START DATA SHOWN
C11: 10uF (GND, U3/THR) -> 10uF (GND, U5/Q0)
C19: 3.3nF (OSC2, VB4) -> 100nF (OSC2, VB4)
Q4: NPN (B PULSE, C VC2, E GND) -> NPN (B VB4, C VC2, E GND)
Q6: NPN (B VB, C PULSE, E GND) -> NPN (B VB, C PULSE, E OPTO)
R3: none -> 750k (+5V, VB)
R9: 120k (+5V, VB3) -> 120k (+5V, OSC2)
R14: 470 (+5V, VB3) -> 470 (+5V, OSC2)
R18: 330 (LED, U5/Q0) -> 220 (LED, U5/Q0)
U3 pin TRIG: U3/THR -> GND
END DATA SHOWN
START DATA SHOWN
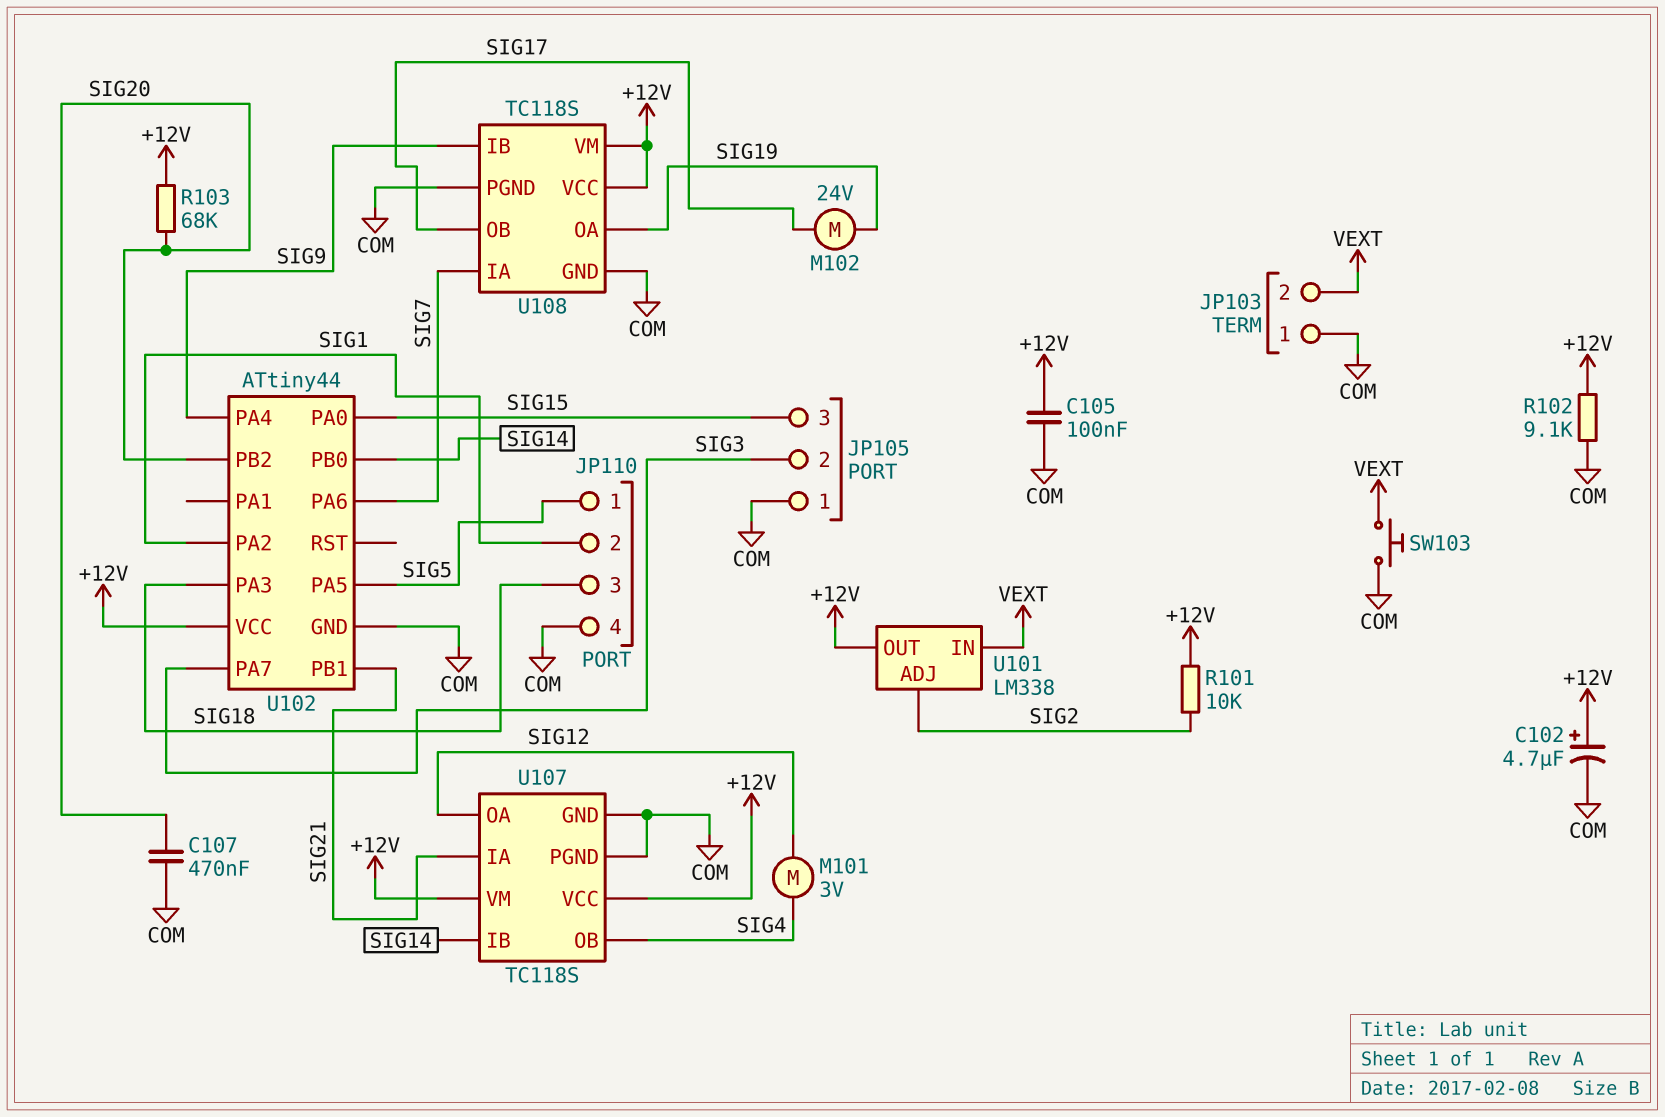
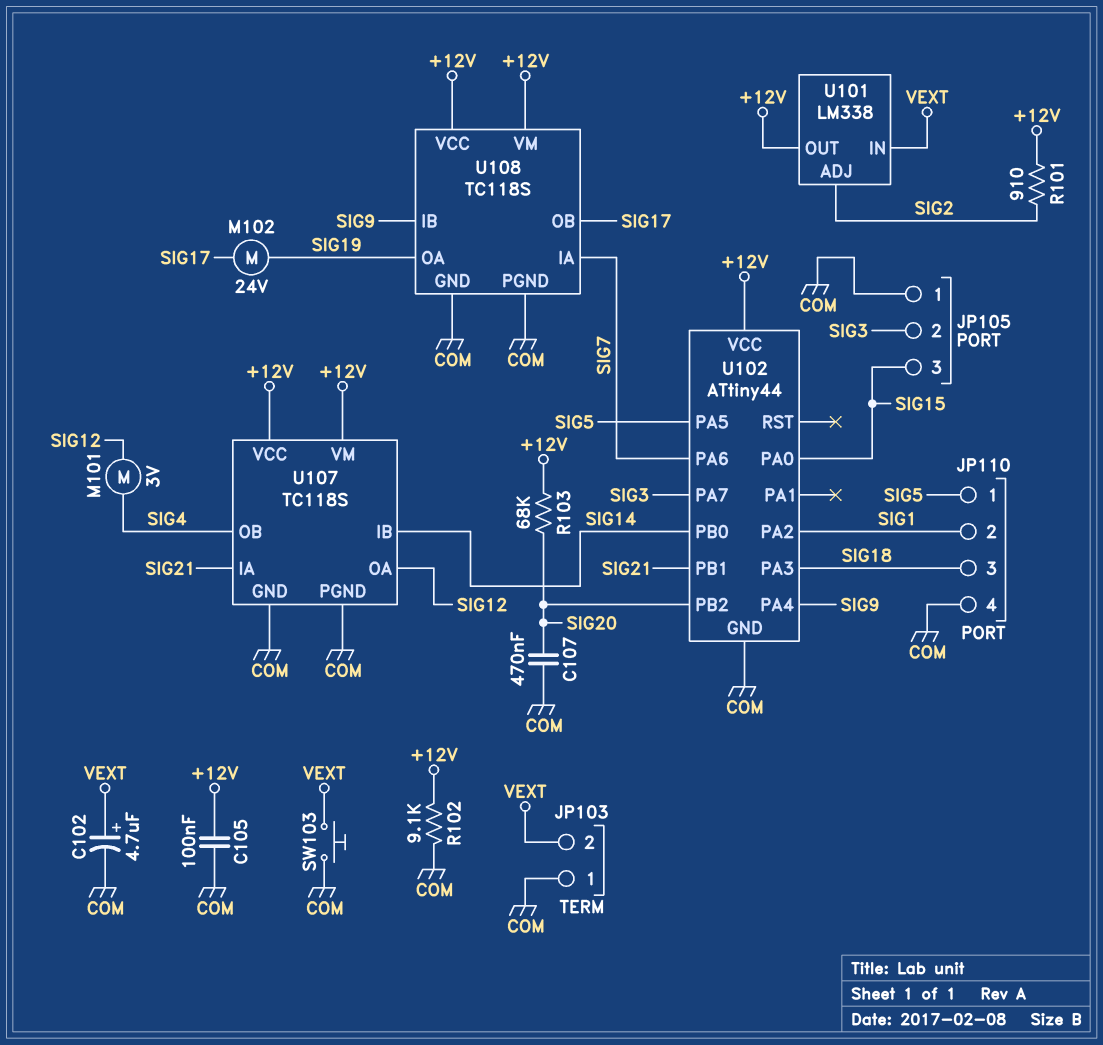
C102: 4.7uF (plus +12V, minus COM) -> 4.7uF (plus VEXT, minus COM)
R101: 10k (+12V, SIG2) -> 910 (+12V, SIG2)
END DATA SHOWN
START DATA SHOWN
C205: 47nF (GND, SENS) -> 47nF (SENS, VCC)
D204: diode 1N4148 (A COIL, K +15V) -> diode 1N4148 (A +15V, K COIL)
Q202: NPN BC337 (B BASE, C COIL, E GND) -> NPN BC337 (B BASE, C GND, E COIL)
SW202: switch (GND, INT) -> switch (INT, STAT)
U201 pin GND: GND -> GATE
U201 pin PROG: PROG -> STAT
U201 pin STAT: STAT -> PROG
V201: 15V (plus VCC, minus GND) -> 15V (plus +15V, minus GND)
END DATA SHOWN
Using the entries above, give again exactly the lines from the line holding "Q202: NPN BC337" through the line holding "V201: 15V (plus". Include both end lines and nothing else.

▸ SOLUTION:
Q202: NPN BC337 (B BASE, C COIL, E GND) -> NPN BC337 (B BASE, C GND, E COIL)
SW202: switch (GND, INT) -> switch (INT, STAT)
U201 pin GND: GND -> GATE
U201 pin PROG: PROG -> STAT
U201 pin STAT: STAT -> PROG
V201: 15V (plus VCC, minus GND) -> 15V (plus +15V, minus GND)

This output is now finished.